* _WHAT YOU HAVE TO DO_
For the material that follows, return exactly the lines from the one with "LED1: blue -> yellow" through the one with "IR1 pin GND: GND -> none", both ends included.

* _EXCERPTED RECORDS_
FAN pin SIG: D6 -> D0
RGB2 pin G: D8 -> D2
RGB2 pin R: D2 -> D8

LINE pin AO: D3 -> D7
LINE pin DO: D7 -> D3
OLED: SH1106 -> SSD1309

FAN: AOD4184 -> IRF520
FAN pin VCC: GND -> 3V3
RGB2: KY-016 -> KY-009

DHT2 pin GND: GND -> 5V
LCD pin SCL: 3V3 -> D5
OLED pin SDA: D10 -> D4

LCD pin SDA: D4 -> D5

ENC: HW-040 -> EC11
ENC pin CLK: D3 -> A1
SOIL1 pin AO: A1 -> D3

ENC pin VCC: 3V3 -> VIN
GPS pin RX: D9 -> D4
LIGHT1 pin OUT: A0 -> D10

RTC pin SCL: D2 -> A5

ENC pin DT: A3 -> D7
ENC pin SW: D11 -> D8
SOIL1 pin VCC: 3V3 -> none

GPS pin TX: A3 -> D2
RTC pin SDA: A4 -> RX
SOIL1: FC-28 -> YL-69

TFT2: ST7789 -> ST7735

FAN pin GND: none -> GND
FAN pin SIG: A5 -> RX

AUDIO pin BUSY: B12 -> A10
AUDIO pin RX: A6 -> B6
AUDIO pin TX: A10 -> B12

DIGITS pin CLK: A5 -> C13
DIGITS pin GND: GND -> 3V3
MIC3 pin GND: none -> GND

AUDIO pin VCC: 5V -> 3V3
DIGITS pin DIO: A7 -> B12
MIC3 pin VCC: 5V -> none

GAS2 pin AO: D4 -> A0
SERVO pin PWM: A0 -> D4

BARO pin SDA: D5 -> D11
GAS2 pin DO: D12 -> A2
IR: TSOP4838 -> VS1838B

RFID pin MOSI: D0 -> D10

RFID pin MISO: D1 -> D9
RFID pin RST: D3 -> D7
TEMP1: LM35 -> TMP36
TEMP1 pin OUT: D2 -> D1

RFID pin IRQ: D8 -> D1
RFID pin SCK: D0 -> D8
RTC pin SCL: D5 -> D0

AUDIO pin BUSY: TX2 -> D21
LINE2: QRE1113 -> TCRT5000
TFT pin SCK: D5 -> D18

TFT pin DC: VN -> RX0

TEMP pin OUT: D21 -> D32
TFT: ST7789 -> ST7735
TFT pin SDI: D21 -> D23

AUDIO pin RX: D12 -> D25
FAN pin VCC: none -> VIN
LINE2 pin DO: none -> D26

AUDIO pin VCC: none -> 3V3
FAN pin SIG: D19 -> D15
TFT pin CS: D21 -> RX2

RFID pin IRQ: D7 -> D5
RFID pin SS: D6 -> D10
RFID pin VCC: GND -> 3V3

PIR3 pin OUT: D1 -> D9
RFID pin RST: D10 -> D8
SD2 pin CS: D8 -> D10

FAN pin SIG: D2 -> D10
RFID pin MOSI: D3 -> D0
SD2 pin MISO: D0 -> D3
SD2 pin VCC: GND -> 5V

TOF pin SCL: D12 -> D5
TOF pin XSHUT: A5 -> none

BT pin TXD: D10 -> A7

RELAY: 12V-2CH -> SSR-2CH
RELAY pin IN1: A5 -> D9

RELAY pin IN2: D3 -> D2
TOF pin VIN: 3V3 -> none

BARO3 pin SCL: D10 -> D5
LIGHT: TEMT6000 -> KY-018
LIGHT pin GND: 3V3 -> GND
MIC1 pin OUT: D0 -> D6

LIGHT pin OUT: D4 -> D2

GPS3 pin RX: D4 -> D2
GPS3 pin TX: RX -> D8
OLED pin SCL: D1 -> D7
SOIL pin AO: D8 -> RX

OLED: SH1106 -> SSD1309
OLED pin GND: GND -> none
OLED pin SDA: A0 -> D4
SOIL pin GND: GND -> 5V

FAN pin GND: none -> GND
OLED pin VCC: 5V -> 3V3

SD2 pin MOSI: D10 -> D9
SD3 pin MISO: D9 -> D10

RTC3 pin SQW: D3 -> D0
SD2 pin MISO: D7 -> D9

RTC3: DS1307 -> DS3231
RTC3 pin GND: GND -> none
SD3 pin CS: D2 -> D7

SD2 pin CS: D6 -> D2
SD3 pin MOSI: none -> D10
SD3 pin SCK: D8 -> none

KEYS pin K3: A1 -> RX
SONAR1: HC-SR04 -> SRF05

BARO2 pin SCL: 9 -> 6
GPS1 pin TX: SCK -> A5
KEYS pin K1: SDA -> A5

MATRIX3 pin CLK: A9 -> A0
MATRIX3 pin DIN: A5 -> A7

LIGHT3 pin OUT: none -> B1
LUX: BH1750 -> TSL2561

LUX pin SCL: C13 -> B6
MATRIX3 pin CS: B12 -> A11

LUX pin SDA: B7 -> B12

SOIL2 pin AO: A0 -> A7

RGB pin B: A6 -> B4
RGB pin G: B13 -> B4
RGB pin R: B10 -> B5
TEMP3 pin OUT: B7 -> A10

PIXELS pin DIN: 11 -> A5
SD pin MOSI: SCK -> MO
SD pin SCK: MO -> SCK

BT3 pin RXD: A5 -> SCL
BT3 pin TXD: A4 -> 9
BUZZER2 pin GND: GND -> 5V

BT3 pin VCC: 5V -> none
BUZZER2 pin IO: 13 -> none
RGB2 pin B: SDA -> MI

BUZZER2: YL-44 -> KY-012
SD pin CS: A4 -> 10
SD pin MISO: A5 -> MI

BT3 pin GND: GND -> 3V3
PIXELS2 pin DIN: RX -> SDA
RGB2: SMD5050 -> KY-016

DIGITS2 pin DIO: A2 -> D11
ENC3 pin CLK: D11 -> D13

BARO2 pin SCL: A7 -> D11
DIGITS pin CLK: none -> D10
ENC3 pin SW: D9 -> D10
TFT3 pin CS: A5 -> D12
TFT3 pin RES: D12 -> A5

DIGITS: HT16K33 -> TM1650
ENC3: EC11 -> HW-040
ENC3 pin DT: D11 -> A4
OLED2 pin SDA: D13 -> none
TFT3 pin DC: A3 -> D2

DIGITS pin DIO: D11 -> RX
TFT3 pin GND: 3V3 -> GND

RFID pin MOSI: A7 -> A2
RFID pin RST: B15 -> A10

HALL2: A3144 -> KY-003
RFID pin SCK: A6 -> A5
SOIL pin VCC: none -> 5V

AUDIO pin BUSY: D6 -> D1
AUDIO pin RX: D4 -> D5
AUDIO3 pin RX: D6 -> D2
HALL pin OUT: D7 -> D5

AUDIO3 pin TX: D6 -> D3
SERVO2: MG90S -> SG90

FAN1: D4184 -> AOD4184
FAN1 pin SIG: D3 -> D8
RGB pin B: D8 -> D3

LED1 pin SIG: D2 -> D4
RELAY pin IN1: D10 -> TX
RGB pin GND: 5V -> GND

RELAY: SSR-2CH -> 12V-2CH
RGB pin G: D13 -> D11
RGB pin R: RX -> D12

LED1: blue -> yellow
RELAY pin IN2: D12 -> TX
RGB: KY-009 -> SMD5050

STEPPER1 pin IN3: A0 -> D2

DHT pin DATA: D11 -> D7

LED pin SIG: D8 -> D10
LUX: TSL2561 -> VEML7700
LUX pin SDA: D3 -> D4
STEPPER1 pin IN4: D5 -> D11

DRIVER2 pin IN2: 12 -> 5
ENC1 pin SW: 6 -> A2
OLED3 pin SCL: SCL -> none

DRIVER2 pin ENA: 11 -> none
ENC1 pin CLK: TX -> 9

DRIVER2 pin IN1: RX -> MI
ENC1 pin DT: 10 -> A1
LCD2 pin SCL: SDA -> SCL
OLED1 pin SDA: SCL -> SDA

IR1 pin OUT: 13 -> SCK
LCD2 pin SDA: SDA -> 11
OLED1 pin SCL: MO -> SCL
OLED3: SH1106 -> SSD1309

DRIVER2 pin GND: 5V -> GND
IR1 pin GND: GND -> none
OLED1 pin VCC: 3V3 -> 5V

* _COMPLETED EXERCISE_
LED1: blue -> yellow
RELAY pin IN2: D12 -> TX
RGB: KY-009 -> SMD5050

STEPPER1 pin IN3: A0 -> D2

DHT pin DATA: D11 -> D7

LED pin SIG: D8 -> D10
LUX: TSL2561 -> VEML7700
LUX pin SDA: D3 -> D4
STEPPER1 pin IN4: D5 -> D11

DRIVER2 pin IN2: 12 -> 5
ENC1 pin SW: 6 -> A2
OLED3 pin SCL: SCL -> none

DRIVER2 pin ENA: 11 -> none
ENC1 pin CLK: TX -> 9

DRIVER2 pin IN1: RX -> MI
ENC1 pin DT: 10 -> A1
LCD2 pin SCL: SDA -> SCL
OLED1 pin SDA: SCL -> SDA

IR1 pin OUT: 13 -> SCK
LCD2 pin SDA: SDA -> 11
OLED1 pin SCL: MO -> SCL
OLED3: SH1106 -> SSD1309

DRIVER2 pin GND: 5V -> GND
IR1 pin GND: GND -> none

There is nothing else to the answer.